* **Work task**: Your task is to find every line in the records that holds the string "MISO" and copy it.

* **Version difference data**:
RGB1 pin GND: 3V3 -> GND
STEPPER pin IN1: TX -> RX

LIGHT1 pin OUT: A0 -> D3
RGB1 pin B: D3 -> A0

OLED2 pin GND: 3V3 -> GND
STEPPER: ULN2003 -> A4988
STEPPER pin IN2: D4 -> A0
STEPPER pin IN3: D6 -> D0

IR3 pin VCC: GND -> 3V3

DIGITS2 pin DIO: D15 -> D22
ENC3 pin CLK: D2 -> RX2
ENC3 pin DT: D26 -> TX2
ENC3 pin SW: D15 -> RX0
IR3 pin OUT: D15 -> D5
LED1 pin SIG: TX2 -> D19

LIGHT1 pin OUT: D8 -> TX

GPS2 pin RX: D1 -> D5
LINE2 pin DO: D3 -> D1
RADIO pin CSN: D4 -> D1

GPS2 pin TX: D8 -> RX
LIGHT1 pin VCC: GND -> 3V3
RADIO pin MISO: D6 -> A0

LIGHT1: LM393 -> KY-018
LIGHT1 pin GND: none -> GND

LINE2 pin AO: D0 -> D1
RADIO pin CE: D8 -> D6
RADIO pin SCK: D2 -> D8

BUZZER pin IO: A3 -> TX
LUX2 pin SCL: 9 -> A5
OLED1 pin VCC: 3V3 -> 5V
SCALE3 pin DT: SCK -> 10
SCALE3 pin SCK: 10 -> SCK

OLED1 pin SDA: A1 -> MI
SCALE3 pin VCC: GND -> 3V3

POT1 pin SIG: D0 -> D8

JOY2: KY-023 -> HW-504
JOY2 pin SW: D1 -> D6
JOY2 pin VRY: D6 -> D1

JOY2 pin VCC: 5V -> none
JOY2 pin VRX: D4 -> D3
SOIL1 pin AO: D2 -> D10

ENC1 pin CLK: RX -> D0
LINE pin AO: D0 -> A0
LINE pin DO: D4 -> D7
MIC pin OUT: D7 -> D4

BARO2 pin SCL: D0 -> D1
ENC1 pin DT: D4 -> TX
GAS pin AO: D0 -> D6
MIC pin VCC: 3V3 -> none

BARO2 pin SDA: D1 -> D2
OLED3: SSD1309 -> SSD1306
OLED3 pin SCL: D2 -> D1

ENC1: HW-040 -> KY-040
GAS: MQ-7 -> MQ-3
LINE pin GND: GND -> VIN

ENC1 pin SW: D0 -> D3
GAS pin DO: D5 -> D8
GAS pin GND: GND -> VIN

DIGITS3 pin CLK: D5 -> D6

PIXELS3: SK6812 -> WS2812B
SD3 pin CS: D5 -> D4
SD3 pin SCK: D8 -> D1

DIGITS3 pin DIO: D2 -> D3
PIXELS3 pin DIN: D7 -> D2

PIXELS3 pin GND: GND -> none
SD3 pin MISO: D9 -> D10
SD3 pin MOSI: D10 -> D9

* **Solution to this task**:
RADIO pin MISO: D6 -> A0
SD3 pin MISO: D9 -> D10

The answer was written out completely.